Rewrite the listing below, changing each "coordinate" to "position" and keeping everything else the same. Leave the pictures out of your version.

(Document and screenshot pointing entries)

========

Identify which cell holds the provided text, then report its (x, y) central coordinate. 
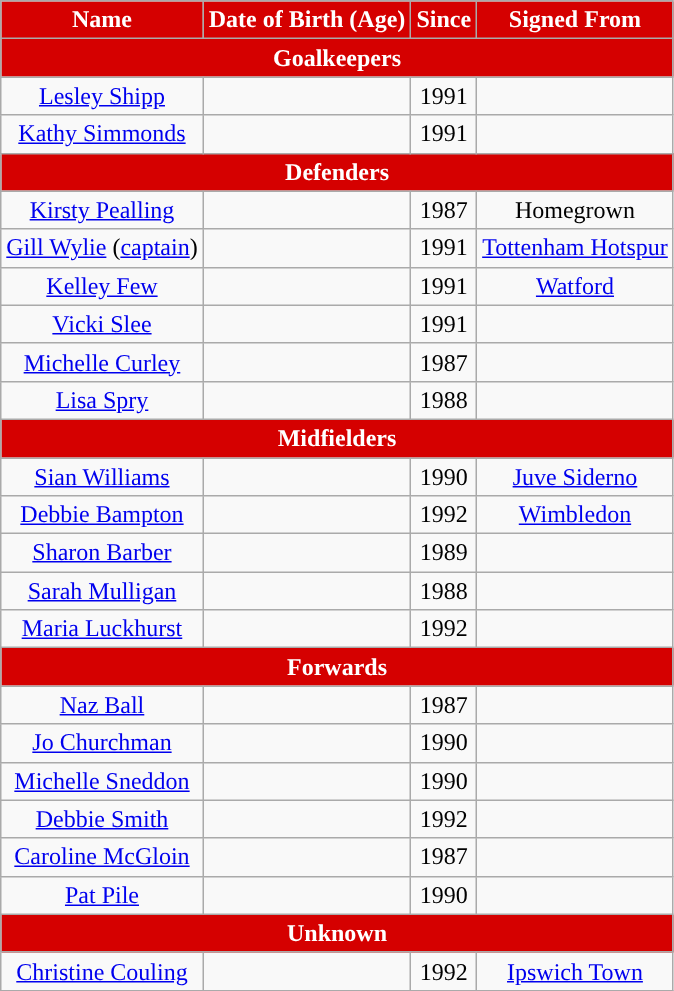
Signed From (576, 20)
Juve Siderno (576, 477)
Jo Churchman (102, 743)
Debbie Smith (102, 819)
Maria Luckhurst (102, 629)
Sharon Barber (102, 553)
Name (102, 20)
Vicki Slee (102, 324)
Kirsty Pealling (102, 210)
Naz Ball (102, 705)
Michelle Curley (102, 362)
Ipswich Town (576, 971)
Lesley Shipp (102, 96)
Sarah Mulligan (102, 591)
Gill Wylie (captain) (102, 248)
Forwards (338, 667)
Michelle Sneddon (102, 781)
Unknown (338, 933)
Lisa Spry (102, 400)
Christine Couling (102, 971)
Watford (576, 286)
Sian Williams (102, 477)
Midfielders (338, 438)
Homegrown (576, 210)
Debbie Bampton (102, 515)
Since (444, 20)
Kelley Few (102, 286)
1989 (444, 553)
Tottenham Hotspur (576, 248)
Kathy Simmonds (102, 134)
Caroline McGloin (102, 857)
Goalkeepers (338, 58)
Pat Pile (102, 895)
Defenders (338, 172)
Date of Birth (Age) (307, 20)
Wimbledon (576, 515)
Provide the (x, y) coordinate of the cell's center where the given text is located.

========

● Final answer
Identify which cell holds the provided text, then report its (x, y) central position. 
Signed From (576, 20)
Juve Siderno (576, 477)
Jo Churchman (102, 743)
Debbie Smith (102, 819)
Maria Luckhurst (102, 629)
Sharon Barber (102, 553)
Name (102, 20)
Vicki Slee (102, 324)
Kirsty Pealling (102, 210)
Naz Ball (102, 705)
Michelle Curley (102, 362)
Ipswich Town (576, 971)
Lesley Shipp (102, 96)
Sarah Mulligan (102, 591)
Gill Wylie (captain) (102, 248)
Forwards (338, 667)
Michelle Sneddon (102, 781)
Unknown (338, 933)
Lisa Spry (102, 400)
Christine Couling (102, 971)
Watford (576, 286)
Sian Williams (102, 477)
Midfielders (338, 438)
Homegrown (576, 210)
Debbie Bampton (102, 515)
Since (444, 20)
Kelley Few (102, 286)
1989 (444, 553)
Tottenham Hotspur (576, 248)
Kathy Simmonds (102, 134)
Caroline McGloin (102, 857)
Goalkeepers (338, 58)
Pat Pile (102, 895)
Defenders (338, 172)
Date of Birth (Age) (307, 20)
Wimbledon (576, 515)
Provide the (x, y) position of the cell's center where the given text is located.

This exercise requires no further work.